> **Recorded information**:
....

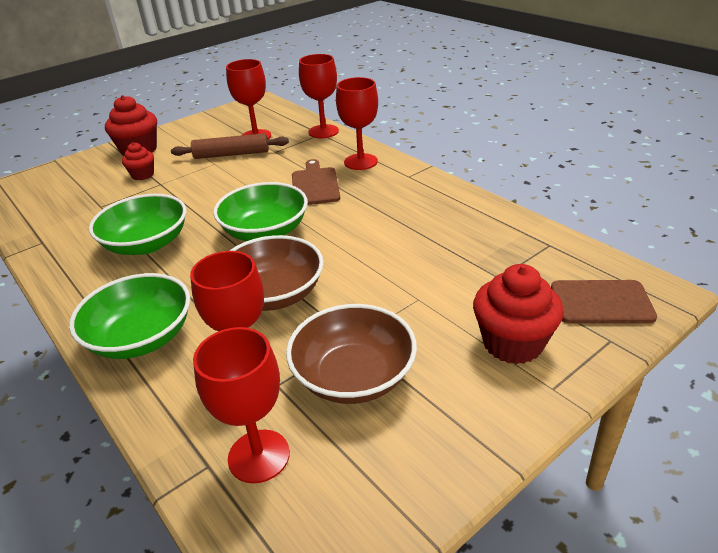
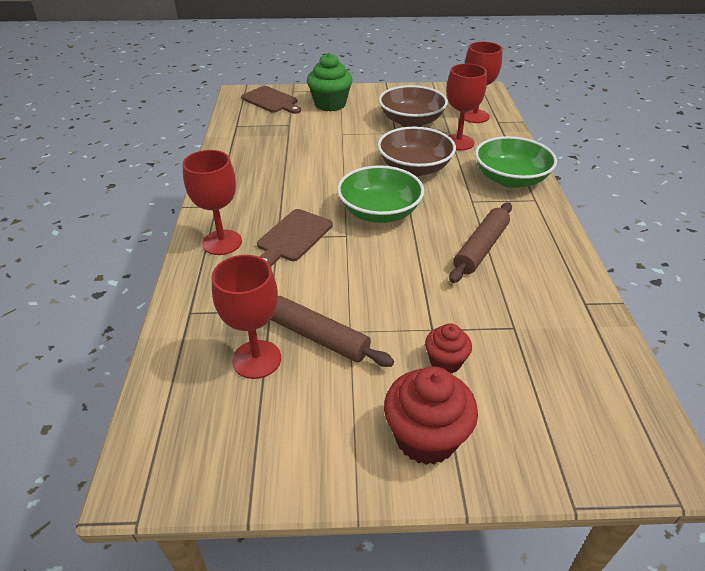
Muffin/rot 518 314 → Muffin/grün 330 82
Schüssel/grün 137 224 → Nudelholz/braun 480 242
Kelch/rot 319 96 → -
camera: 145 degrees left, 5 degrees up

....

> **Exercise brief**:
Each line of the listing above must be given again exactly; the pictures are to be left out.

> **Exercise output**:
Muffin/rot 518 314 → Muffin/grün 330 82
Schüssel/grün 137 224 → Nudelholz/braun 480 242
Kelch/rot 319 96 → -
camera: 145 degrees left, 5 degrees up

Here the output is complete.